(Input data begins)
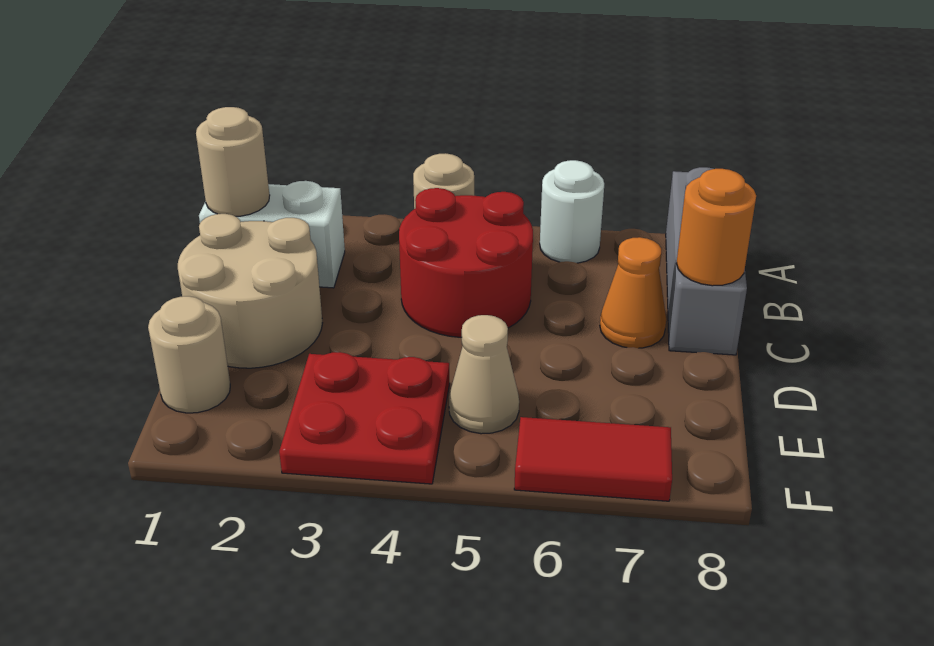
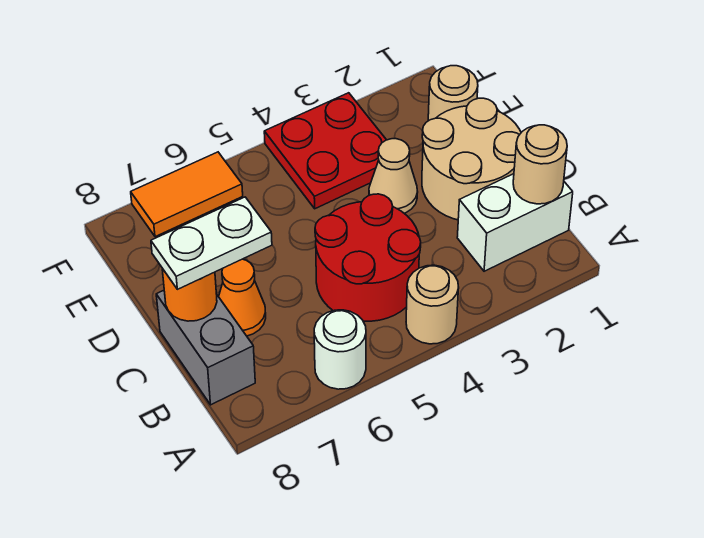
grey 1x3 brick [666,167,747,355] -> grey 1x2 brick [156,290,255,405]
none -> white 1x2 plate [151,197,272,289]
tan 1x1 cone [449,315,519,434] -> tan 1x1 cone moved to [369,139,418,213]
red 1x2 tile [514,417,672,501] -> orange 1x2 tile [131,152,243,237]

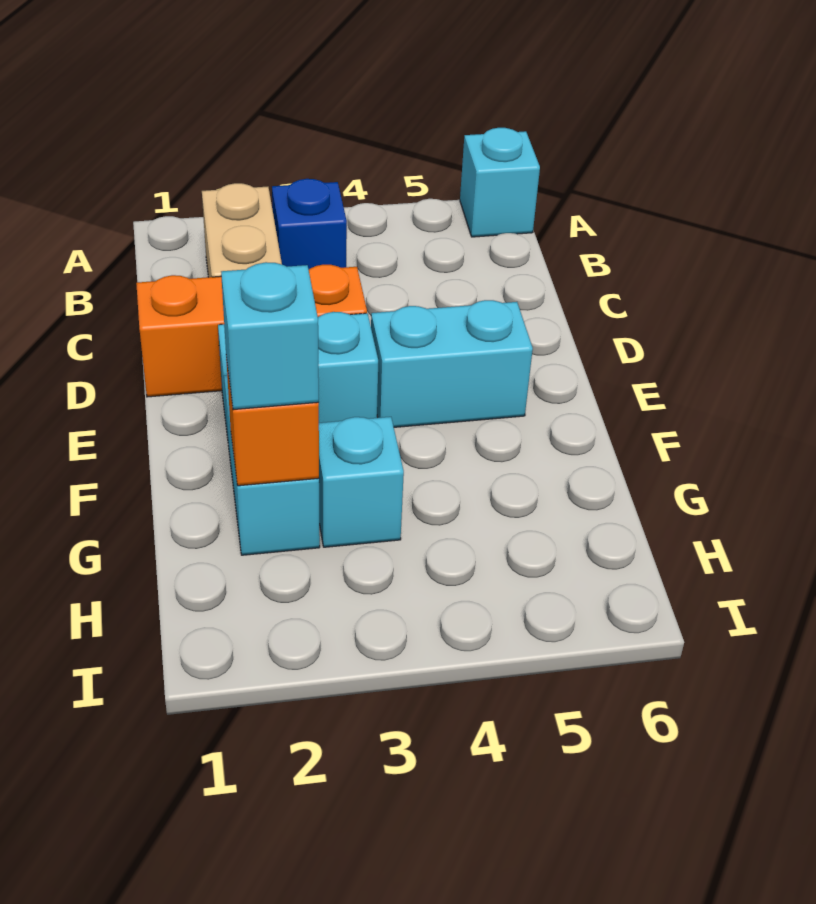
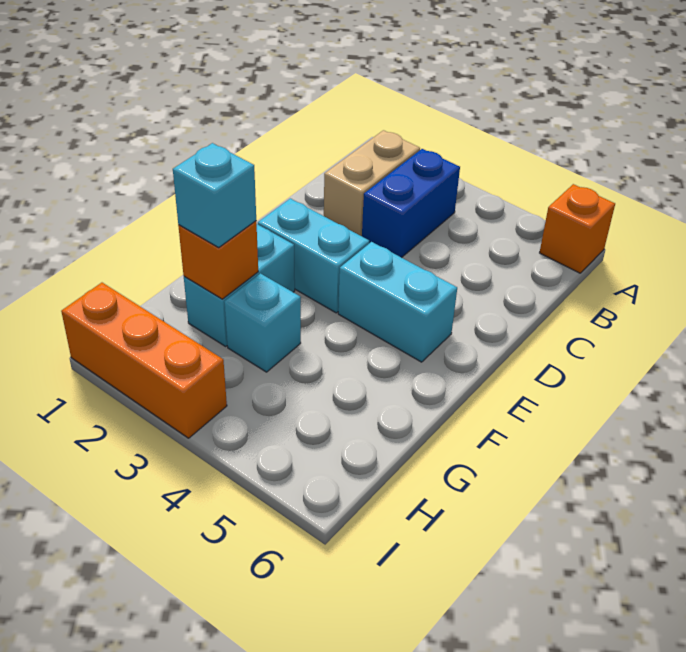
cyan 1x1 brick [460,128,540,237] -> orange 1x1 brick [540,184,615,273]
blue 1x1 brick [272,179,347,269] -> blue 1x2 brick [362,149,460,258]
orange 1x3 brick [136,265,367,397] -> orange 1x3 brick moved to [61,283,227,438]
(Input data ends)
→ **Brief**
Without the pictures, write out every entry precisely as it appears.

→ **Response box**
grey 1x3 brick [666,167,747,355] -> grey 1x2 brick [156,290,255,405]
none -> white 1x2 plate [151,197,272,289]
tan 1x1 cone [449,315,519,434] -> tan 1x1 cone moved to [369,139,418,213]
red 1x2 tile [514,417,672,501] -> orange 1x2 tile [131,152,243,237]

cyan 1x1 brick [460,128,540,237] -> orange 1x1 brick [540,184,615,273]
blue 1x1 brick [272,179,347,269] -> blue 1x2 brick [362,149,460,258]
orange 1x3 brick [136,265,367,397] -> orange 1x3 brick moved to [61,283,227,438]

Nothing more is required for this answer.